# Your task
In the material below, find the line with "(354, 85) = (197, 179): none -> green mug" and the line with "(647, 238) = (594, 117): white", then output those two lines and every line between them, exactly.

# The data
------------------------------------------------------------------------
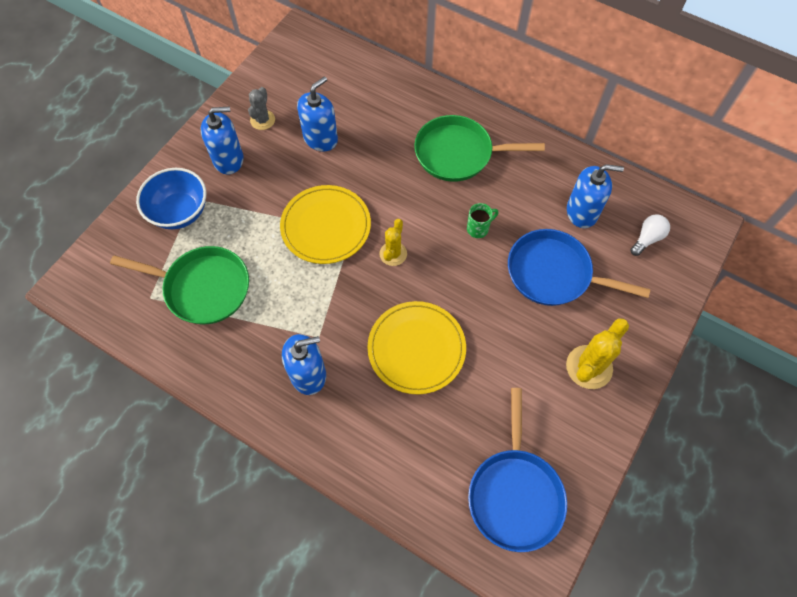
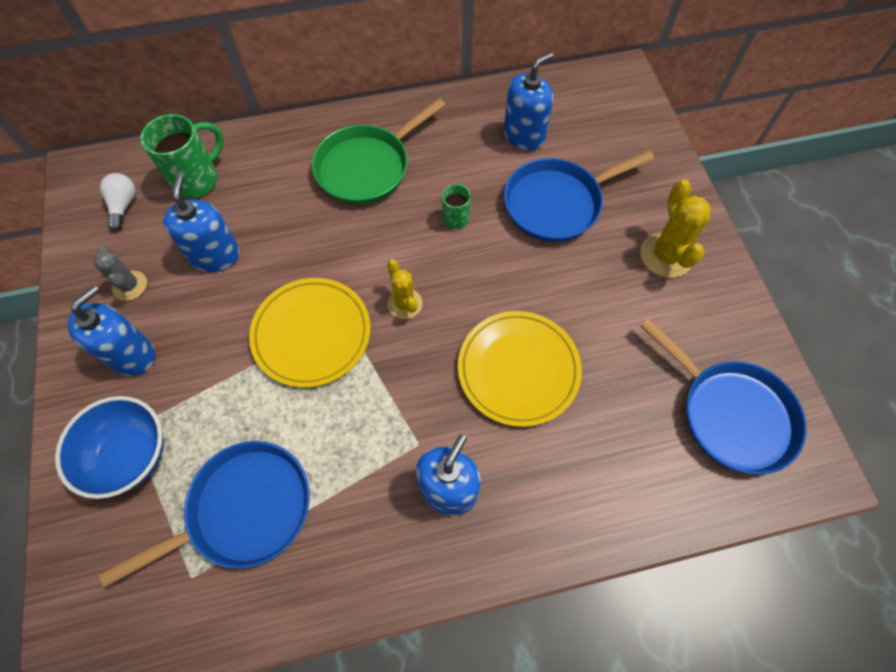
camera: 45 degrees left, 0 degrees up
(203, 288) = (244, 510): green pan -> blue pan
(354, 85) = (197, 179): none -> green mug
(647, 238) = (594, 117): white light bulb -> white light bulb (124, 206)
------------------------------------------------------------------------
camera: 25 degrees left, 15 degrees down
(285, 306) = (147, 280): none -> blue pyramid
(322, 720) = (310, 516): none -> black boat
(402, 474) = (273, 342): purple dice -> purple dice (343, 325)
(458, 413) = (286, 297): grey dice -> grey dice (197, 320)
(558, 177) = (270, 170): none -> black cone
------------------------------------------------------------------------
# Completed exercise
(354, 85) = (197, 179): none -> green mug
(647, 238) = (594, 117): white light bulb -> white light bulb (124, 206)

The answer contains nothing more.